EXERCISE OBJECTIVE:
Check each line of the entries below for the word "tile", then state how many lines have it and nothing more.
--- DATA SECTION Enclosed Below ---
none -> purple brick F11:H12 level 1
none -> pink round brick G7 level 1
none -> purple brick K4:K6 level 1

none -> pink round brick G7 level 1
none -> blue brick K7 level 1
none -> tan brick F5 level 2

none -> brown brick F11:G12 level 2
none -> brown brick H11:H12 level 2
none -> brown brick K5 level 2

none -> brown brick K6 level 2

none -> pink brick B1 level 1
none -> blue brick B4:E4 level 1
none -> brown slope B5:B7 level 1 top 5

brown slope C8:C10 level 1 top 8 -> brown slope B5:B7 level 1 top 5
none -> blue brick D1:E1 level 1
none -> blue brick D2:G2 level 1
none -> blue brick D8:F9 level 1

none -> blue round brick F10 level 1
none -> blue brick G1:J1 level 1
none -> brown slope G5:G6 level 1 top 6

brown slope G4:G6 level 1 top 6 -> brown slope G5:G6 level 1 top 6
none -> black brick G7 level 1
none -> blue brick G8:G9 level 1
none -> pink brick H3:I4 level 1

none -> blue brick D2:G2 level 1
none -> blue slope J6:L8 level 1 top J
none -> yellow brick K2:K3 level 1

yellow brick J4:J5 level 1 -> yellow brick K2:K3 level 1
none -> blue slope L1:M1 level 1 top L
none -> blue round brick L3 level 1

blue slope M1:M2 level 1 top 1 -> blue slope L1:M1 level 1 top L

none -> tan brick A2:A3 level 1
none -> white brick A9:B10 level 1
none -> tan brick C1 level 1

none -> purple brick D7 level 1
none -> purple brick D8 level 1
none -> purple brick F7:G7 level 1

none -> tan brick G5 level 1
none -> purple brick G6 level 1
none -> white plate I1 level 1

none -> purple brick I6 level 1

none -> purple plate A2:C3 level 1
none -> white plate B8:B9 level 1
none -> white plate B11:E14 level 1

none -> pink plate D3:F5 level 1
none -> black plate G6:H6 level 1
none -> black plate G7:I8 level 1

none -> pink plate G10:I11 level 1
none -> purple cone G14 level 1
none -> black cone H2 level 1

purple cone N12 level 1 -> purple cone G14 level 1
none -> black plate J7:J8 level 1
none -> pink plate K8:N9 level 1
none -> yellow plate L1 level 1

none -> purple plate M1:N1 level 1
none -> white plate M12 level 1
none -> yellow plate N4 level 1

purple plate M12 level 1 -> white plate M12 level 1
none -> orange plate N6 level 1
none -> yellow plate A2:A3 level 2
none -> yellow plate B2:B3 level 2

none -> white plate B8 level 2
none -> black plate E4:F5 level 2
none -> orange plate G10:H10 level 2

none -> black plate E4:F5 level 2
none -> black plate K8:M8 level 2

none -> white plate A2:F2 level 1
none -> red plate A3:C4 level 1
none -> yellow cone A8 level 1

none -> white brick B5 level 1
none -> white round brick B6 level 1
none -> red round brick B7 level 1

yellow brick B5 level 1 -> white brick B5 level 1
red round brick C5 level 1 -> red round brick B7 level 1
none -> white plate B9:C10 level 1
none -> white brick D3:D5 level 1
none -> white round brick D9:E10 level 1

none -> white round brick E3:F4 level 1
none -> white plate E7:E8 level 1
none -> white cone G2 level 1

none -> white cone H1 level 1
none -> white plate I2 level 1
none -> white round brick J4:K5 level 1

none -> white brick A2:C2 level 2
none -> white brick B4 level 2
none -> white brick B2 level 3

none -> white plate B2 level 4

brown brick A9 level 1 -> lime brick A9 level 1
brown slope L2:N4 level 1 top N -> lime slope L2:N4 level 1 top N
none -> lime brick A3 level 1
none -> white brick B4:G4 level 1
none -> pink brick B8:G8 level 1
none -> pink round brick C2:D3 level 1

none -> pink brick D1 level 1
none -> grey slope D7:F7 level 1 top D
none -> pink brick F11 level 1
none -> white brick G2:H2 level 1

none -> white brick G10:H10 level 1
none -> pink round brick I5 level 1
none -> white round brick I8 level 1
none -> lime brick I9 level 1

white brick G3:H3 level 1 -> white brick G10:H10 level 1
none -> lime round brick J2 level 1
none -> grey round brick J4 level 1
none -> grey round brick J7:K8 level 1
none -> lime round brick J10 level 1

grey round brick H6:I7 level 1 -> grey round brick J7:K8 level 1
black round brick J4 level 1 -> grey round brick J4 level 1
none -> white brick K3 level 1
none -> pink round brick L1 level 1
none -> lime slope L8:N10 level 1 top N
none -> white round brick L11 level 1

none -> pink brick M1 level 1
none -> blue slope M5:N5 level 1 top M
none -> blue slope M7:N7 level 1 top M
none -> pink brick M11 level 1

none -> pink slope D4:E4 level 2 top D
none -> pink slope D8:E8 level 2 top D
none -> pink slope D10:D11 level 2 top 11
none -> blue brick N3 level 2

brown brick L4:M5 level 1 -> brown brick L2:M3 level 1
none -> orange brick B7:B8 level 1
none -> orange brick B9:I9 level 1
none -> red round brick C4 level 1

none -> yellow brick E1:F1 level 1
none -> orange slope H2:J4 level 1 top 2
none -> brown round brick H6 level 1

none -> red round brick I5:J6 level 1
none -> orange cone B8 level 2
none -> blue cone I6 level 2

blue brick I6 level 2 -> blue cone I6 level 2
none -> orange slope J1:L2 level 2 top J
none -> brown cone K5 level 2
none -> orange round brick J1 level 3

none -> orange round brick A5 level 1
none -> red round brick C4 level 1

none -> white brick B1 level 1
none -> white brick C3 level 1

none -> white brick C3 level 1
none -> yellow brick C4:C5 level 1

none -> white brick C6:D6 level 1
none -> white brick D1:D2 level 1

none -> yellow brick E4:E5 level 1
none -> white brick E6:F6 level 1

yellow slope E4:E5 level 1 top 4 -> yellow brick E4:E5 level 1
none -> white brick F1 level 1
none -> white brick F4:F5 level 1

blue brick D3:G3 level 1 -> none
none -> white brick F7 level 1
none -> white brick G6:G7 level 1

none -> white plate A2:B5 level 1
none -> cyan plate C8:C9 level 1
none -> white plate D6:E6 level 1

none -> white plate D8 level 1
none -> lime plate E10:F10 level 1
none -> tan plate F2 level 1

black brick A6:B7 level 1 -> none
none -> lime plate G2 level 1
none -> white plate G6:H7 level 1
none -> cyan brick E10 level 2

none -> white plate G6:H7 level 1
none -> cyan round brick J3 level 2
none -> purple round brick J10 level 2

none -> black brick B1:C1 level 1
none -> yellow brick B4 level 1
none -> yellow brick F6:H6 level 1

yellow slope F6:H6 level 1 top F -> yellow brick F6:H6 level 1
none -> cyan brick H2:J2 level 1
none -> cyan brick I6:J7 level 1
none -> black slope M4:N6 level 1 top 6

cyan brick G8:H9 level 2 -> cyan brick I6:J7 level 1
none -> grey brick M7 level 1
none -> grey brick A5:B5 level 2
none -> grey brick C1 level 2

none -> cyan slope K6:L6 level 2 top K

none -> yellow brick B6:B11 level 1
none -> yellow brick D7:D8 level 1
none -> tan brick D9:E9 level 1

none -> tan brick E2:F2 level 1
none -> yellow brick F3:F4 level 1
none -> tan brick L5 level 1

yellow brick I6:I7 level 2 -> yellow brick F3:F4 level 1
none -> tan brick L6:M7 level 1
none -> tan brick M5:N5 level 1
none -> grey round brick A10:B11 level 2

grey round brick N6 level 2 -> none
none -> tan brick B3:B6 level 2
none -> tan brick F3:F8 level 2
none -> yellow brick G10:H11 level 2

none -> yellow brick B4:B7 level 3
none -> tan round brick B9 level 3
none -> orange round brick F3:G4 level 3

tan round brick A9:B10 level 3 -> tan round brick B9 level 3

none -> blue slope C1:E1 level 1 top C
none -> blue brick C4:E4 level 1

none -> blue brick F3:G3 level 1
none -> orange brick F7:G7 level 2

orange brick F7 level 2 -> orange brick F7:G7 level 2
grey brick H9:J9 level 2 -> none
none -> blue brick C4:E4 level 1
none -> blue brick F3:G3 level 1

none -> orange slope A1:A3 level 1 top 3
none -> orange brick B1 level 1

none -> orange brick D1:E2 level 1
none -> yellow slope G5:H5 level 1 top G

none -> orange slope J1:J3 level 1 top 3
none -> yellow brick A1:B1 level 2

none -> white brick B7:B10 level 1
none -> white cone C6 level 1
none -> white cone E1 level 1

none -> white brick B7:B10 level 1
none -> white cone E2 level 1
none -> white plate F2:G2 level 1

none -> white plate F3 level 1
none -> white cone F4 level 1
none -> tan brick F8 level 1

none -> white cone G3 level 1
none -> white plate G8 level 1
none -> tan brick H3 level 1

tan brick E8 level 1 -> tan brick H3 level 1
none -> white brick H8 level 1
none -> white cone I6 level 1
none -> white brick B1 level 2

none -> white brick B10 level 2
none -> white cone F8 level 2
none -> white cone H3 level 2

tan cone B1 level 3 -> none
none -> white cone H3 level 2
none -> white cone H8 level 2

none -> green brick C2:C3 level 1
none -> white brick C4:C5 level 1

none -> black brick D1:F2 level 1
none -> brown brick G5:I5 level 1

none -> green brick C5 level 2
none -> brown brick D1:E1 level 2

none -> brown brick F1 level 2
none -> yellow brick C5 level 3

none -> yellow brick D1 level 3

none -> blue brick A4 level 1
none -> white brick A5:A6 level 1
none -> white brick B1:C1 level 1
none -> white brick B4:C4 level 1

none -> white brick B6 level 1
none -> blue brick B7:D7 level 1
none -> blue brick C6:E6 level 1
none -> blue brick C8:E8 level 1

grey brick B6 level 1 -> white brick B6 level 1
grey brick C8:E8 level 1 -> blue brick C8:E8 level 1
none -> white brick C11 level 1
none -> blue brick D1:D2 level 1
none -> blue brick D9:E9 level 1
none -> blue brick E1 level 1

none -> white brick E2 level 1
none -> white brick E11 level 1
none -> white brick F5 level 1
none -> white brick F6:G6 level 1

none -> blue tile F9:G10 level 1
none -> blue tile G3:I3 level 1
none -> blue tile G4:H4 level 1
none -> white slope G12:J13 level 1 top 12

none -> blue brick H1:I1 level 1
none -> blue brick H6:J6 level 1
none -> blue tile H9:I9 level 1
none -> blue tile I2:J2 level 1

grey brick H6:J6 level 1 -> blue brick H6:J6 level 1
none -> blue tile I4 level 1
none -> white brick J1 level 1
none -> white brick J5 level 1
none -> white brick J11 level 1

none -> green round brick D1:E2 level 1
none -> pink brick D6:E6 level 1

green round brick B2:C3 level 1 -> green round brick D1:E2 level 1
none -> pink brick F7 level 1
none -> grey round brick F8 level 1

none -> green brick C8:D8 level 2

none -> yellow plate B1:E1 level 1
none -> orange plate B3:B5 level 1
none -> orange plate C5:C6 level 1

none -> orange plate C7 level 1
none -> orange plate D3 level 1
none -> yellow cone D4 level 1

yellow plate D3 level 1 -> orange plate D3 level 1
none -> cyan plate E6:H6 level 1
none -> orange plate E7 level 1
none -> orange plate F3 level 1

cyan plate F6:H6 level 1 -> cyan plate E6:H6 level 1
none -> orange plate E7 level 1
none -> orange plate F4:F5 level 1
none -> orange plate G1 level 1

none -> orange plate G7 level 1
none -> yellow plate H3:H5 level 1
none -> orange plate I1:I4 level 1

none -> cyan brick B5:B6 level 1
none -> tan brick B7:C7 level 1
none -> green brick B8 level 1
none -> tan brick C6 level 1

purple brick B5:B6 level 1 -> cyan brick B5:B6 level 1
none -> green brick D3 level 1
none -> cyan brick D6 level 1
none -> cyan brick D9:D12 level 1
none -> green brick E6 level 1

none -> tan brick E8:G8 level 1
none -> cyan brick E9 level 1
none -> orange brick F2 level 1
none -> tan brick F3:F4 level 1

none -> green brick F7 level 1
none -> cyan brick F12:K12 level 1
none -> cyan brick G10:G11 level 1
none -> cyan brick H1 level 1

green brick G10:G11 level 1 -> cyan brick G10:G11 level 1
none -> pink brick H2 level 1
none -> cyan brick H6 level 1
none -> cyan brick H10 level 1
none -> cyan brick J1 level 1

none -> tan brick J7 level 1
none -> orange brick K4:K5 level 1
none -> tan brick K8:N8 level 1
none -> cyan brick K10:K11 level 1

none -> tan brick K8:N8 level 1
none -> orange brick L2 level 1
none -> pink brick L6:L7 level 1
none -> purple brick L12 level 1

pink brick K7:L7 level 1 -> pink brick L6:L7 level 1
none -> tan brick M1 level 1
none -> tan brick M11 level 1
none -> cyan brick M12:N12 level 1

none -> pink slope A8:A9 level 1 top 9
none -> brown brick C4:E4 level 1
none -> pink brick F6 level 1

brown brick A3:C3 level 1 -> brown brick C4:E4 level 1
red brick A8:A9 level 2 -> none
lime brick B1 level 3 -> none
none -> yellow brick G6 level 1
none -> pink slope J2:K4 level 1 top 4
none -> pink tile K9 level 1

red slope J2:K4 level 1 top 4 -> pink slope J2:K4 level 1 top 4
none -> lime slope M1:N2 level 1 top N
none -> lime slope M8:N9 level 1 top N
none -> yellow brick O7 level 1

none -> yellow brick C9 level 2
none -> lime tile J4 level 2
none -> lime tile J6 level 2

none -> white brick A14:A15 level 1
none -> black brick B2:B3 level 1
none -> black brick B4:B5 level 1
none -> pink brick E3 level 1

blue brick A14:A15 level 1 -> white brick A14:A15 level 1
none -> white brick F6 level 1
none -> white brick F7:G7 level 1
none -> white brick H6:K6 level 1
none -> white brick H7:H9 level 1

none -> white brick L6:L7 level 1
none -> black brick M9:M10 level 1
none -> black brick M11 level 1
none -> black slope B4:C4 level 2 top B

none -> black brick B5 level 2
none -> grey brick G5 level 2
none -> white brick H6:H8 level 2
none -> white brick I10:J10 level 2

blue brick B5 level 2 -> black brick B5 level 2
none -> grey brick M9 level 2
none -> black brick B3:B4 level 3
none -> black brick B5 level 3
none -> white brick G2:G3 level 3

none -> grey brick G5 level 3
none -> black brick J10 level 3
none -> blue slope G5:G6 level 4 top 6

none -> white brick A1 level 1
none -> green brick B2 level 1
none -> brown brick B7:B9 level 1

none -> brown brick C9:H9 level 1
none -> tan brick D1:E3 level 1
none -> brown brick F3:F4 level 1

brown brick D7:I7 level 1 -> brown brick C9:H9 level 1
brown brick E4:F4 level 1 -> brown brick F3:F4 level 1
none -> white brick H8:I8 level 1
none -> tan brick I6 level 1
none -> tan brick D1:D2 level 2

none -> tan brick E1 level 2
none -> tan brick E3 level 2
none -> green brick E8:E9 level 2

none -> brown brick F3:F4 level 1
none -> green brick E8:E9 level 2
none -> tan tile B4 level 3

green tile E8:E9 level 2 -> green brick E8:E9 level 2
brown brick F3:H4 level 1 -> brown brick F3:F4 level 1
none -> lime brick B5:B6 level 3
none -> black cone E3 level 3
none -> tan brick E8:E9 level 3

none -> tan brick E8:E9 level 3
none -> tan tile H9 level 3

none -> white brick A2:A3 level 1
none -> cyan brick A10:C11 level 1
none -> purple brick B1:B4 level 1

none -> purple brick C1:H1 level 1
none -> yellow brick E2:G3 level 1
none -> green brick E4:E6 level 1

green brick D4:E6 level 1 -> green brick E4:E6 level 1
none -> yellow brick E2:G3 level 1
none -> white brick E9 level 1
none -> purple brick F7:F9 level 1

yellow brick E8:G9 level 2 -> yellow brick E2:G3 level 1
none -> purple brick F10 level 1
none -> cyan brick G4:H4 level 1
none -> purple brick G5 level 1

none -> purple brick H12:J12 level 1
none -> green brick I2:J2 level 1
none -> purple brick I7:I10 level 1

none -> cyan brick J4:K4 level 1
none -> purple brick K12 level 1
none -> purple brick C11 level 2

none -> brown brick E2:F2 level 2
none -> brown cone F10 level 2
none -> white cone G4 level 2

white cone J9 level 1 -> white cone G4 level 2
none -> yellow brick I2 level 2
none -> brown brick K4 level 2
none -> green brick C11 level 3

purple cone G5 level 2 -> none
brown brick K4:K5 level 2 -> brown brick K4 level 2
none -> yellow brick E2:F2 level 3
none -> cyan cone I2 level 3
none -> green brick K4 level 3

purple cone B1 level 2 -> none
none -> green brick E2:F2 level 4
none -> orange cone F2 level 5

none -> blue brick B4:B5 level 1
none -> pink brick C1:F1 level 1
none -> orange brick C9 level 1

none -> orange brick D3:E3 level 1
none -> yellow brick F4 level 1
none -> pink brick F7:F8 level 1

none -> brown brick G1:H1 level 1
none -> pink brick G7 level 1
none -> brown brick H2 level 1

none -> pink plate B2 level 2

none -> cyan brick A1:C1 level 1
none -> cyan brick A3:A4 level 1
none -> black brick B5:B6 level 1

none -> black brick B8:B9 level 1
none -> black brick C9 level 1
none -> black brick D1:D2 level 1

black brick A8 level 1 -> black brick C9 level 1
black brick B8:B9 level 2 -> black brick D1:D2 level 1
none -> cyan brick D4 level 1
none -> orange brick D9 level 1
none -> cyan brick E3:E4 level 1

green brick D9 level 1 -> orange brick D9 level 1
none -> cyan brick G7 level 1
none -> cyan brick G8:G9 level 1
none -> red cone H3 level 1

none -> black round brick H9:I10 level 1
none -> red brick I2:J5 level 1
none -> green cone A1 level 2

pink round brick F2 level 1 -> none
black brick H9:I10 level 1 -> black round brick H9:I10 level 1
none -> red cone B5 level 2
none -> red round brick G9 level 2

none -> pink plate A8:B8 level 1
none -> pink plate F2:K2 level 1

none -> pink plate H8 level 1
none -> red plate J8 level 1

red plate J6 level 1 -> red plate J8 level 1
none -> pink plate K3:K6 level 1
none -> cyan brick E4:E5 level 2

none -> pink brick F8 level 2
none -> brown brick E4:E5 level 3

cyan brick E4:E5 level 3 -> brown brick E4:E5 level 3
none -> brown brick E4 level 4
--- End of Enclosed DATA SECTION ---
RESULT OF THIS TASK:
12